What to work on :: Could you copy exactly the line that contains "(247, 369) = (303, 127): none -> orange tree" and every line after it to the end of the records, and nothing more?

[Spatial reasoning data]
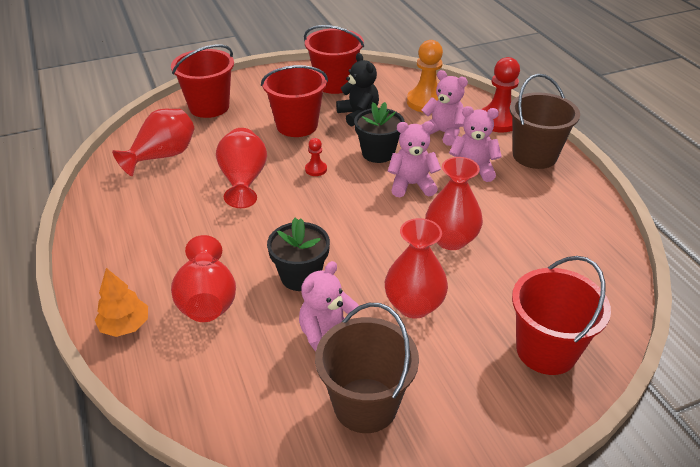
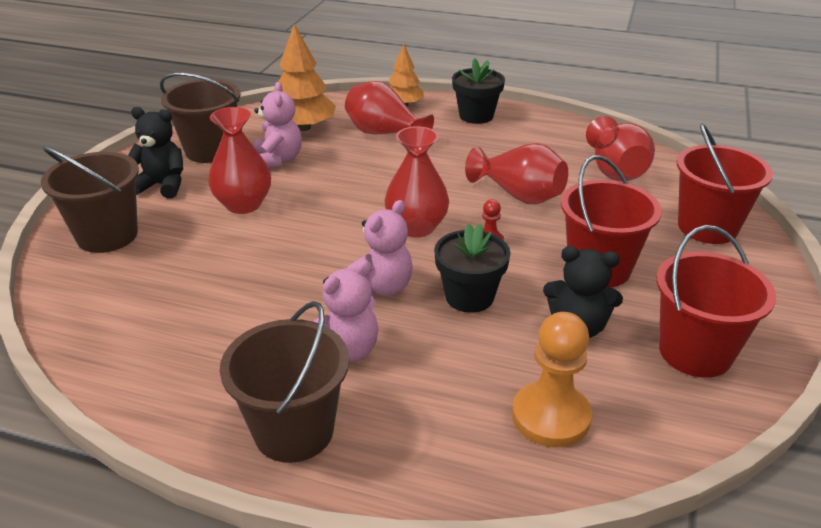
camera: 130 degrees right, 5 degrees down
(247, 369) = (303, 127): none -> orange tree
(300, 276) = (351, 173): black flower pot -> black flower pot (476, 116)
(443, 133) = (449, 378): pink teddy bear -> none
(451, 239) = (273, 263): red vase -> red vase (416, 227)
(455, 383) = (162, 185): none -> black teddy bear
(498, 121) = (413, 462): red pawn -> none
(546, 350) = (107, 235): red bucket -> brown bucket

Finished exercise ::
(247, 369) = (303, 127): none -> orange tree
(300, 276) = (351, 173): black flower pot -> black flower pot (476, 116)
(443, 133) = (449, 378): pink teddy bear -> none
(451, 239) = (273, 263): red vase -> red vase (416, 227)
(455, 383) = (162, 185): none -> black teddy bear
(498, 121) = (413, 462): red pawn -> none
(546, 350) = (107, 235): red bucket -> brown bucket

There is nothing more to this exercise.